> **Work instruction**: With nothing added or dropped, copy the data that follows exactly.

Start of Listed records

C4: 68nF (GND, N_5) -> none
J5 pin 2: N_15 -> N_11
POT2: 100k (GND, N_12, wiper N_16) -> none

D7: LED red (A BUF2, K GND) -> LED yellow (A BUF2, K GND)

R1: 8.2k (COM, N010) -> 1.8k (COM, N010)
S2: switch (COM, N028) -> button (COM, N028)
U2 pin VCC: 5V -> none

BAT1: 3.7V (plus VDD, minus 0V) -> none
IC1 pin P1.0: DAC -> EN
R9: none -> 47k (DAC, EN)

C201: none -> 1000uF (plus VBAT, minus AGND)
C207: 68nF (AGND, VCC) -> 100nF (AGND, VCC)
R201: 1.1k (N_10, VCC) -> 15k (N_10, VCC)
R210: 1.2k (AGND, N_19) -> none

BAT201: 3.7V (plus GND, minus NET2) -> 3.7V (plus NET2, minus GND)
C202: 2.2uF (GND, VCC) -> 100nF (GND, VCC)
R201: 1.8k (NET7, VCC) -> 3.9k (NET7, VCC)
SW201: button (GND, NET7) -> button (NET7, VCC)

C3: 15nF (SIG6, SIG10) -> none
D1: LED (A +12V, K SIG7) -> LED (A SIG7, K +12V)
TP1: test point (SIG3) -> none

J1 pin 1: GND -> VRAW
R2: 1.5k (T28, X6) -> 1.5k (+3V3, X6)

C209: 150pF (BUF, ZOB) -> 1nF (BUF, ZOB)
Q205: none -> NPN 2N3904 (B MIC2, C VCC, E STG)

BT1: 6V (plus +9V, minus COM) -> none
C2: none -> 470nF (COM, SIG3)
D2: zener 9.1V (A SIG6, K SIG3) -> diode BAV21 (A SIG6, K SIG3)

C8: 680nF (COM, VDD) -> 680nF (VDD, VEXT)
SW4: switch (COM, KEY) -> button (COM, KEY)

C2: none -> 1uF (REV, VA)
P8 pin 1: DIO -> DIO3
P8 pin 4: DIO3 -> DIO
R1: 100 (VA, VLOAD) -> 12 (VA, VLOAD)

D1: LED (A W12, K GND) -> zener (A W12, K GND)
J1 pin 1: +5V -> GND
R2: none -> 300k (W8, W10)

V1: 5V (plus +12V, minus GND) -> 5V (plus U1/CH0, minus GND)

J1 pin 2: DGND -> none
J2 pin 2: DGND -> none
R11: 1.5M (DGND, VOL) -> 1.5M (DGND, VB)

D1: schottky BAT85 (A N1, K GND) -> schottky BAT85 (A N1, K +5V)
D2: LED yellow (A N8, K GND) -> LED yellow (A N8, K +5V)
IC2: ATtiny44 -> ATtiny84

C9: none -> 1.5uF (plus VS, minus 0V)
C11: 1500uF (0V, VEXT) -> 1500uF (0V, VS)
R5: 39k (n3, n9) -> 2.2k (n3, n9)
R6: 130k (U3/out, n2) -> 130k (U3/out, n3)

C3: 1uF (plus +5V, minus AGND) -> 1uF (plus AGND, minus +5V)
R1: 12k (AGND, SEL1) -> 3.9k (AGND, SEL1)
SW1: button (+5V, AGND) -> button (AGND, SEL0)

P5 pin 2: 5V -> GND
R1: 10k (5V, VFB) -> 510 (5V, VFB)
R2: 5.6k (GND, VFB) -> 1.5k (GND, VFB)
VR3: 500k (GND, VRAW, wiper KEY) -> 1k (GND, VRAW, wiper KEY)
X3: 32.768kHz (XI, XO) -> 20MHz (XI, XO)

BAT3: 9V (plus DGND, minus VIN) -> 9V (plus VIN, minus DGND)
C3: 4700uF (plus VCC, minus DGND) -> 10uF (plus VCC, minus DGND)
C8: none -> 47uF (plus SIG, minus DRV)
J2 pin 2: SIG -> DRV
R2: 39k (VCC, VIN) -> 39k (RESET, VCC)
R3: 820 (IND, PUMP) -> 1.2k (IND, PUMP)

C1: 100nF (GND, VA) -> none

End of Listed records

> **Task solution**:
C4: 68nF (GND, N_5) -> none
J5 pin 2: N_15 -> N_11
POT2: 100k (GND, N_12, wiper N_16) -> none

D7: LED red (A BUF2, K GND) -> LED yellow (A BUF2, K GND)

R1: 8.2k (COM, N010) -> 1.8k (COM, N010)
S2: switch (COM, N028) -> button (COM, N028)
U2 pin VCC: 5V -> none

BAT1: 3.7V (plus VDD, minus 0V) -> none
IC1 pin P1.0: DAC -> EN
R9: none -> 47k (DAC, EN)

C201: none -> 1000uF (plus VBAT, minus AGND)
C207: 68nF (AGND, VCC) -> 100nF (AGND, VCC)
R201: 1.1k (N_10, VCC) -> 15k (N_10, VCC)
R210: 1.2k (AGND, N_19) -> none

BAT201: 3.7V (plus GND, minus NET2) -> 3.7V (plus NET2, minus GND)
C202: 2.2uF (GND, VCC) -> 100nF (GND, VCC)
R201: 1.8k (NET7, VCC) -> 3.9k (NET7, VCC)
SW201: button (GND, NET7) -> button (NET7, VCC)

C3: 15nF (SIG6, SIG10) -> none
D1: LED (A +12V, K SIG7) -> LED (A SIG7, K +12V)
TP1: test point (SIG3) -> none

J1 pin 1: GND -> VRAW
R2: 1.5k (T28, X6) -> 1.5k (+3V3, X6)

C209: 150pF (BUF, ZOB) -> 1nF (BUF, ZOB)
Q205: none -> NPN 2N3904 (B MIC2, C VCC, E STG)

BT1: 6V (plus +9V, minus COM) -> none
C2: none -> 470nF (COM, SIG3)
D2: zener 9.1V (A SIG6, K SIG3) -> diode BAV21 (A SIG6, K SIG3)

C8: 680nF (COM, VDD) -> 680nF (VDD, VEXT)
SW4: switch (COM, KEY) -> button (COM, KEY)

C2: none -> 1uF (REV, VA)
P8 pin 1: DIO -> DIO3
P8 pin 4: DIO3 -> DIO
R1: 100 (VA, VLOAD) -> 12 (VA, VLOAD)

D1: LED (A W12, K GND) -> zener (A W12, K GND)
J1 pin 1: +5V -> GND
R2: none -> 300k (W8, W10)

V1: 5V (plus +12V, minus GND) -> 5V (plus U1/CH0, minus GND)

J1 pin 2: DGND -> none
J2 pin 2: DGND -> none
R11: 1.5M (DGND, VOL) -> 1.5M (DGND, VB)

D1: schottky BAT85 (A N1, K GND) -> schottky BAT85 (A N1, K +5V)
D2: LED yellow (A N8, K GND) -> LED yellow (A N8, K +5V)
IC2: ATtiny44 -> ATtiny84

C9: none -> 1.5uF (plus VS, minus 0V)
C11: 1500uF (0V, VEXT) -> 1500uF (0V, VS)
R5: 39k (n3, n9) -> 2.2k (n3, n9)
R6: 130k (U3/out, n2) -> 130k (U3/out, n3)

C3: 1uF (plus +5V, minus AGND) -> 1uF (plus AGND, minus +5V)
R1: 12k (AGND, SEL1) -> 3.9k (AGND, SEL1)
SW1: button (+5V, AGND) -> button (AGND, SEL0)

P5 pin 2: 5V -> GND
R1: 10k (5V, VFB) -> 510 (5V, VFB)
R2: 5.6k (GND, VFB) -> 1.5k (GND, VFB)
VR3: 500k (GND, VRAW, wiper KEY) -> 1k (GND, VRAW, wiper KEY)
X3: 32.768kHz (XI, XO) -> 20MHz (XI, XO)

BAT3: 9V (plus DGND, minus VIN) -> 9V (plus VIN, minus DGND)
C3: 4700uF (plus VCC, minus DGND) -> 10uF (plus VCC, minus DGND)
C8: none -> 47uF (plus SIG, minus DRV)
J2 pin 2: SIG -> DRV
R2: 39k (VCC, VIN) -> 39k (RESET, VCC)
R3: 820 (IND, PUMP) -> 1.2k (IND, PUMP)

C1: 100nF (GND, VA) -> none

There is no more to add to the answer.